• ACTIVITY: Each record that follows is to be reproduced character for character, pictures excepted.

[[ RECORDS SUPPLIED, beginning ]]

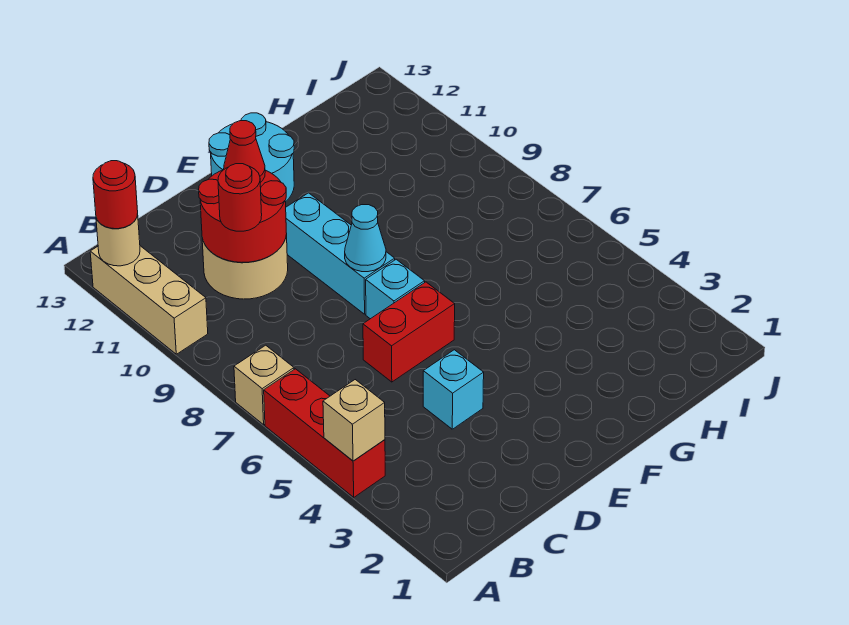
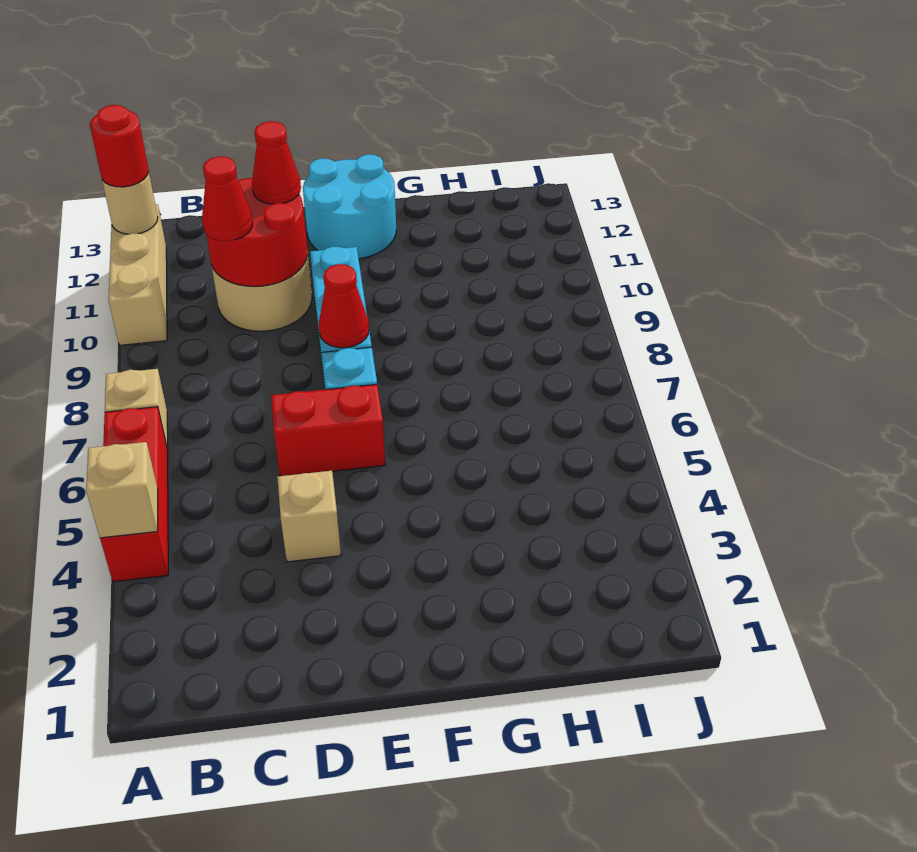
red round brick C10 level 3 -> red cone C10 level 3
cyan brick D4 level 1 -> tan brick D4 level 1
cyan cone E8 level 2 -> red cone E8 level 2

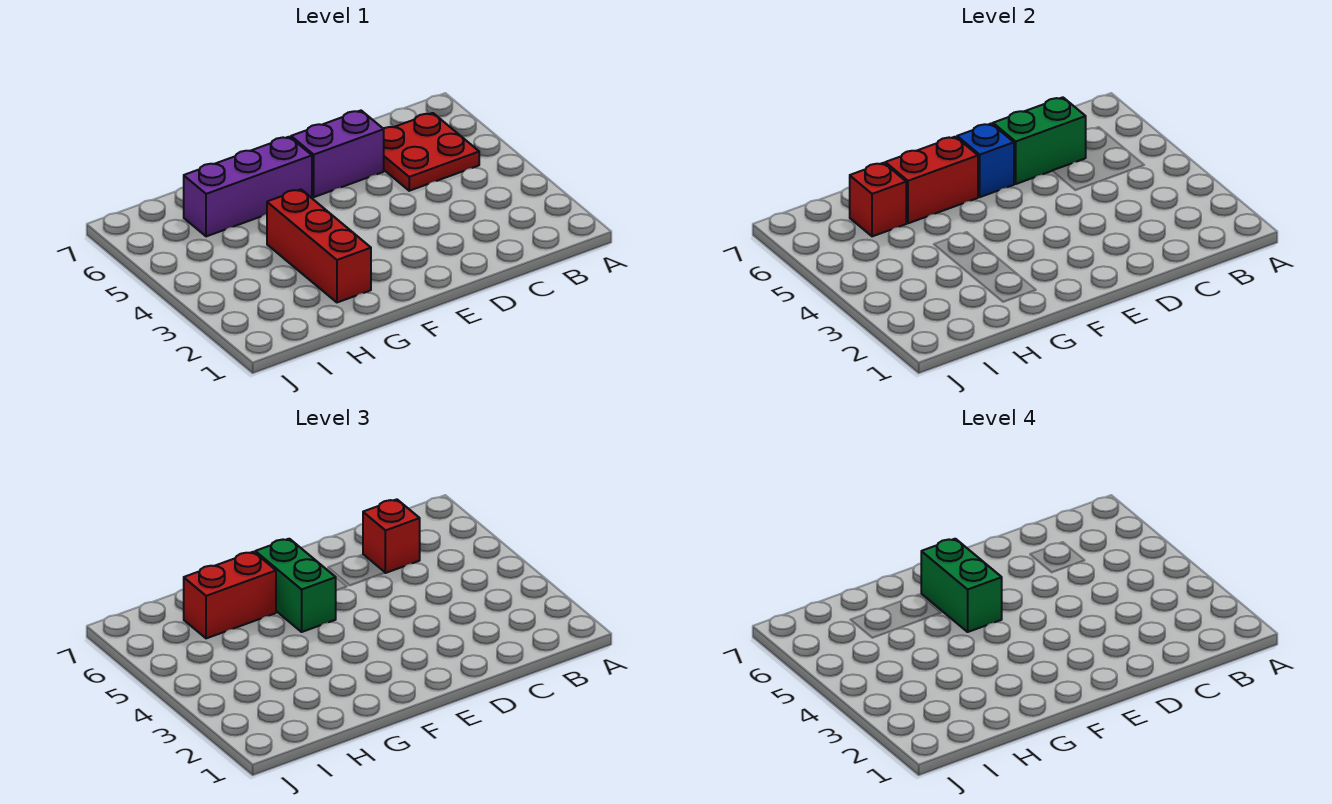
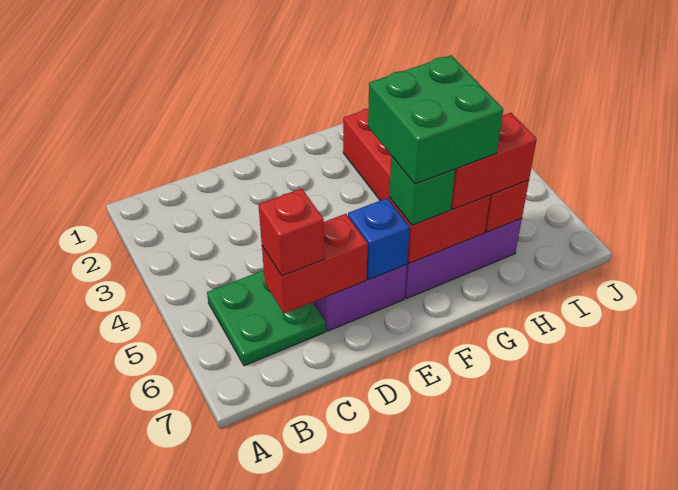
red plate B5:C6 level 1 -> green plate B5:C6 level 1
green brick C6:D6 level 2 -> red brick C6:D6 level 2
green brick F5:F6 level 3 -> green brick F6 level 3
green brick F5:F6 level 4 -> green brick F5:G6 level 4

[[ RECORDS SUPPLIED, end ]]

• OUTPUT:
red round brick C10 level 3 -> red cone C10 level 3
cyan brick D4 level 1 -> tan brick D4 level 1
cyan cone E8 level 2 -> red cone E8 level 2

red plate B5:C6 level 1 -> green plate B5:C6 level 1
green brick C6:D6 level 2 -> red brick C6:D6 level 2
green brick F5:F6 level 3 -> green brick F6 level 3
green brick F5:F6 level 4 -> green brick F5:G6 level 4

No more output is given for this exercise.